- _TASK DESCRIPTION_: Nothing but the lines from the one containing "Label: vessel or blood." through the last line of the records below should be copied, exactly and without pictures.

* * * * * * * * *

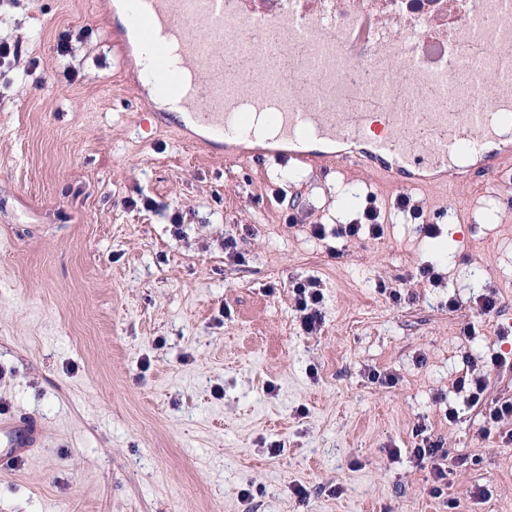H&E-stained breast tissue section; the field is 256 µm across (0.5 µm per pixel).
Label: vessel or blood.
Listing matches in <instances>:
<instances>
[{"mask_svg": "<svg viewBox=\"0 0 512 512\" xmlns=\"http://www.w3.org/2000/svg\"><path fill=\"white\" fill-rule=\"evenodd\" d=\"M126 25L152 52L167 114L207 126L203 152L250 133L264 119L282 140L315 137L342 143L339 152H231L236 161L286 166L315 177L368 170L399 190L493 184L512 167L503 127L512 122V0H458L447 12L440 0H422L405 19L420 49L410 60L414 83L384 85L377 105L364 107L365 87L351 79L354 60L372 59L397 0H127ZM495 15L488 29L479 19ZM492 43L496 96L485 111L468 73L448 81V59ZM247 59L253 78L226 76L229 55ZM460 101L454 112L424 111L420 90ZM43 442L33 417L0 414V470L30 458Z\"/></svg>", "mask_w": 512, "mask_h": 512, "instance_id": "b4317fda", "label": "vessel or blood"}]
</instances>
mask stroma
Listing matches in <instances>:
<instances>
[{
  "label": "stroma",
  "mask_w": 512,
  "mask_h": 512,
  "mask_svg": "<svg viewBox=\"0 0 512 512\" xmlns=\"http://www.w3.org/2000/svg\"><path fill=\"white\" fill-rule=\"evenodd\" d=\"M1 35L20 53L0 59V411L36 416L44 445L0 473V512H512V442L454 387L466 357L512 353L503 191L415 192L454 216L428 238L374 174L321 182L180 141L158 104L133 107L140 75L94 0H0ZM370 196L381 238L310 236ZM308 277L314 334L290 292ZM420 423L449 451L438 484L410 460ZM295 311L298 314L302 330L313 334L320 330L323 316L320 309L323 292L320 280L315 277L296 282L292 286Z\"/></svg>",
  "instance_id": "stroma-1"
}]
</instances>
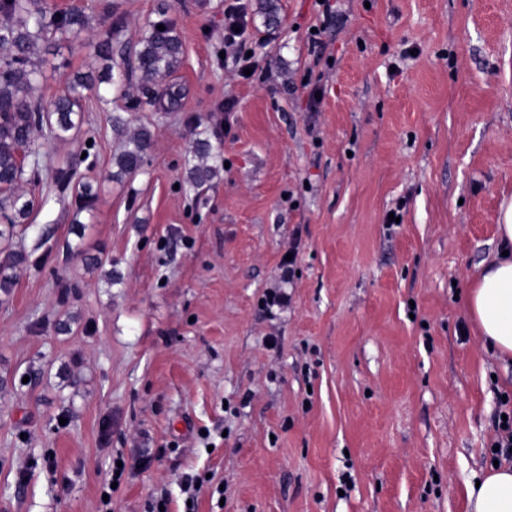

* * * * * * * * *

- _THE SOLUTION_:
Label: vessel or blood.
Listing matches in <instances>:
<instances>
[{"mask_svg": "<svg viewBox=\"0 0 512 512\" xmlns=\"http://www.w3.org/2000/svg\"><path fill=\"white\" fill-rule=\"evenodd\" d=\"M126 25L152 52L167 114L207 126L203 152L250 133L264 119L282 140L315 137L342 143L339 152H231L236 161L286 166L315 177L368 170L399 190L493 184L512 167L503 127L512 122V0H458L447 12L440 0H422L405 19L420 49L410 60L414 83L384 85L377 105L364 107L365 87L351 79L354 60L372 59L397 0H127ZM495 15L488 29L479 19ZM492 43L496 96L485 111L468 73L448 81V59ZM247 59L253 78L226 76L229 55ZM460 101L454 112L424 111L420 90ZM43 442L33 417L0 414V470L30 458Z\"/></svg>", "mask_w": 512, "mask_h": 512, "instance_id": "b4317fda", "label": "vessel or blood"}]
</instances>
mask stroma
Listing matches in <instances>:
<instances>
[{
  "label": "stroma",
  "mask_w": 512,
  "mask_h": 512,
  "mask_svg": "<svg viewBox=\"0 0 512 512\" xmlns=\"http://www.w3.org/2000/svg\"><path fill=\"white\" fill-rule=\"evenodd\" d=\"M1 35L20 53L0 59V411L36 416L44 445L0 473V512H512V442L454 387L466 357L512 353L503 191L415 192L454 216L428 238L374 174L321 182L180 141L158 104L133 107L140 75L94 0H0ZM370 196L381 238L310 236ZM308 277L314 334L290 292ZM420 423L449 451L438 484L410 460ZM295 311L298 314L302 330L313 334L320 330L323 316L320 309L323 292L320 280L315 277L296 282L292 286Z\"/></svg>",
  "instance_id": "stroma-1"
}]
</instances>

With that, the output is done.